### Image change detection data
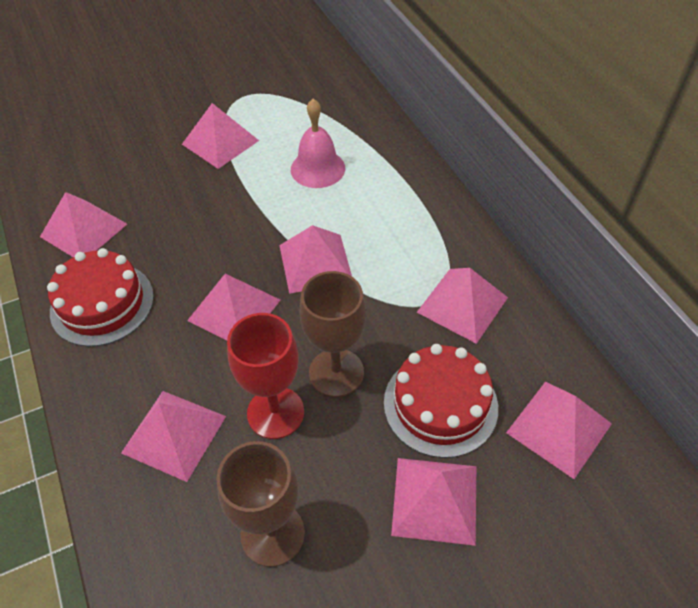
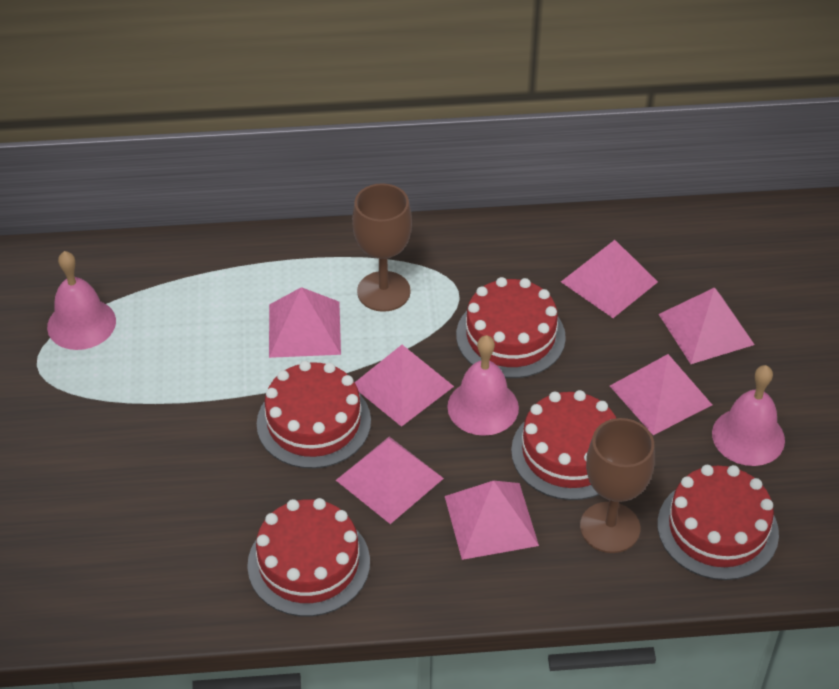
pink bell: 1 -> 3
pink pyramid: 8 -> 7
red cake: 2 -> 5
red goblet: 1 -> 0

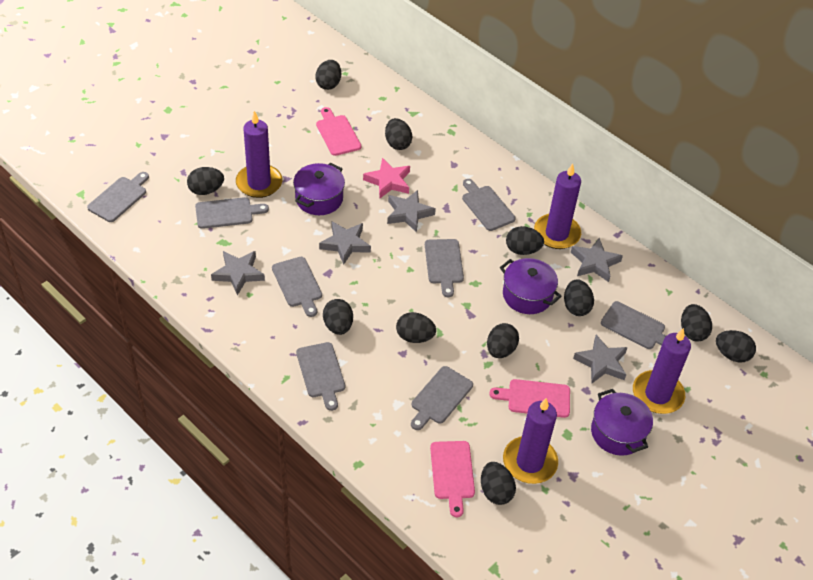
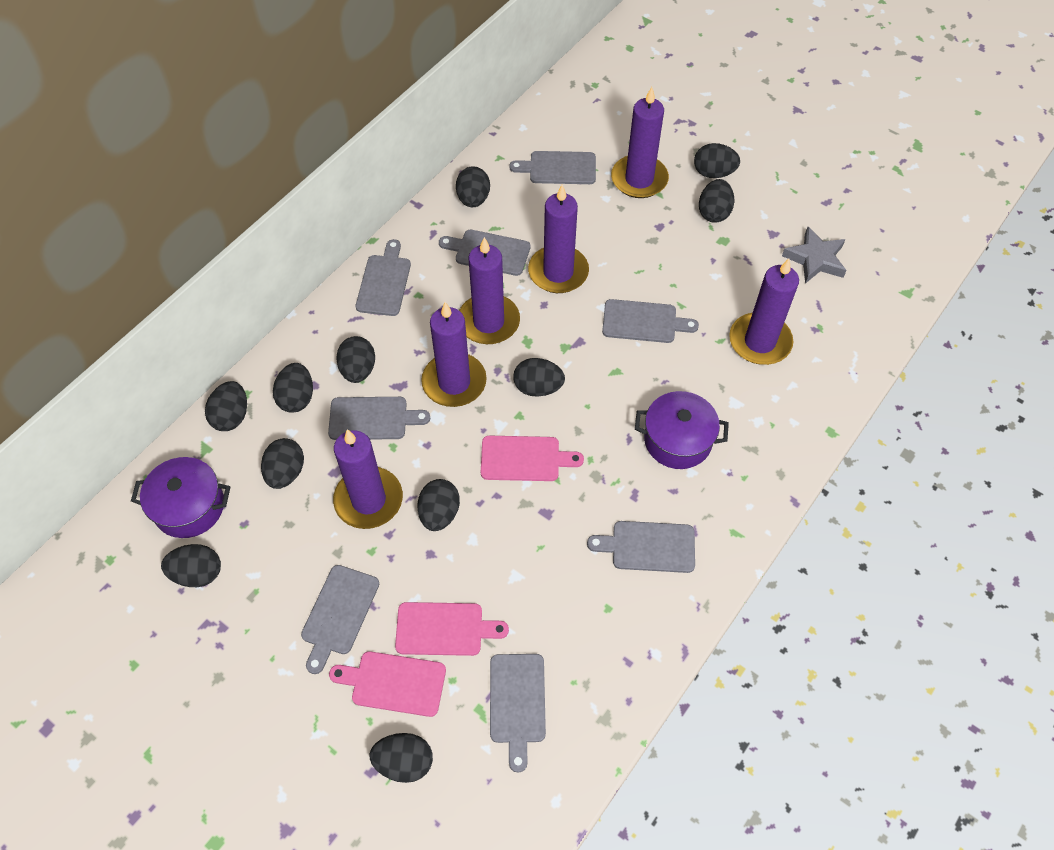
grey star: 5 -> 1
pink star: 1 -> 0
purple candle: 4 -> 6
purple pot: 3 -> 2

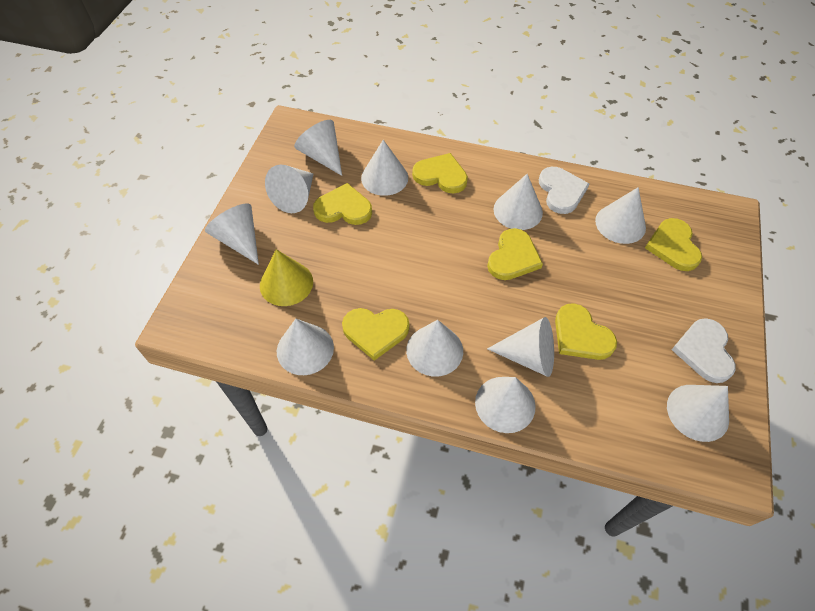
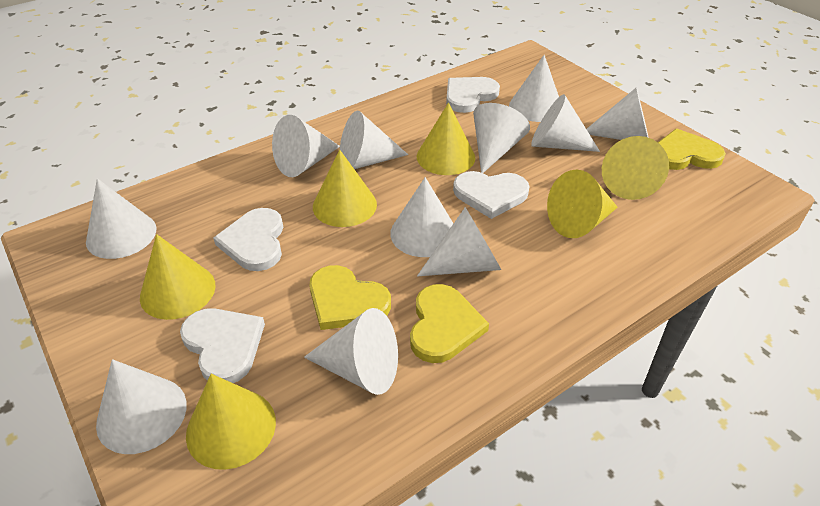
white heart: 2 -> 4
yellow cone: 1 -> 6
yellow heart: 6 -> 3

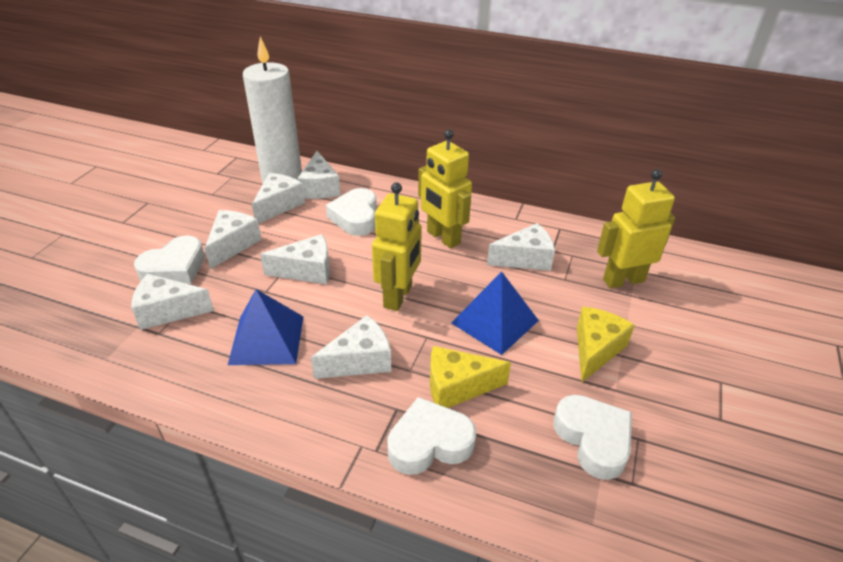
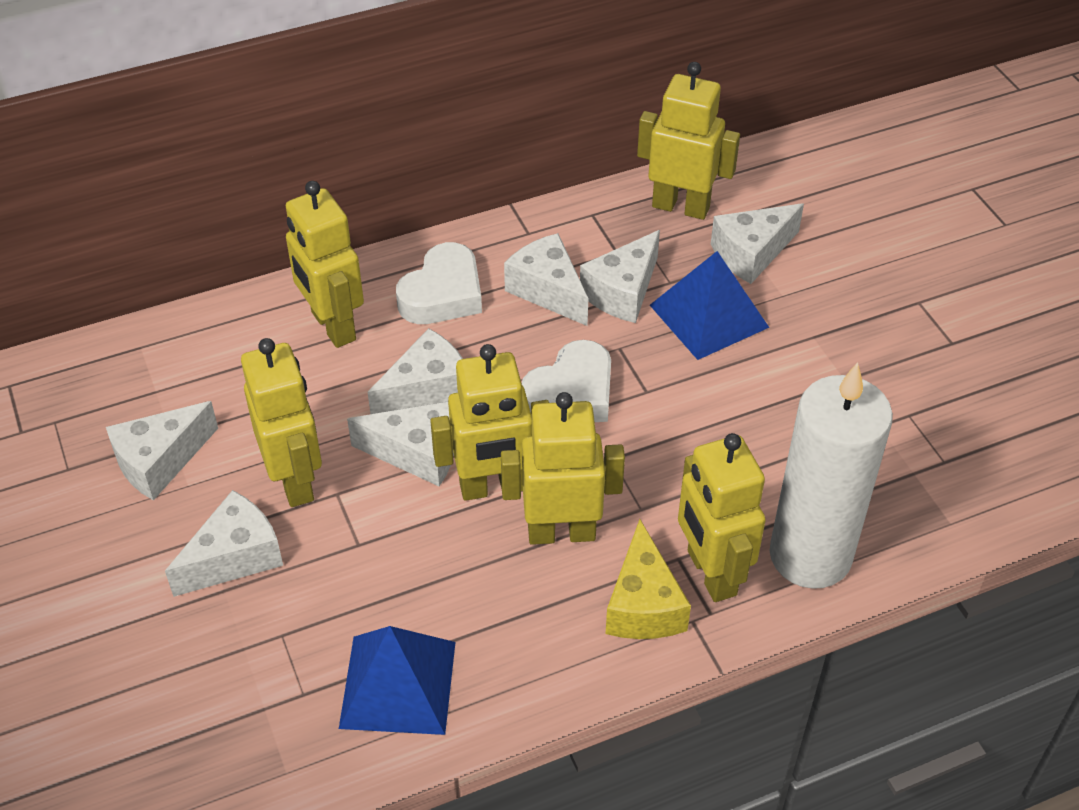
white heart: 4 -> 2
yellow cheese: 2 -> 1
yellow robot: 3 -> 6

### What is being asked
Please retype the records above exactly, leaving every image out.

### Exercise answer
pink bell: 1 -> 3
pink pyramid: 8 -> 7
red cake: 2 -> 5
red goblet: 1 -> 0

grey star: 5 -> 1
pink star: 1 -> 0
purple candle: 4 -> 6
purple pot: 3 -> 2

white heart: 2 -> 4
yellow cone: 1 -> 6
yellow heart: 6 -> 3

white heart: 4 -> 2
yellow cheese: 2 -> 1
yellow robot: 3 -> 6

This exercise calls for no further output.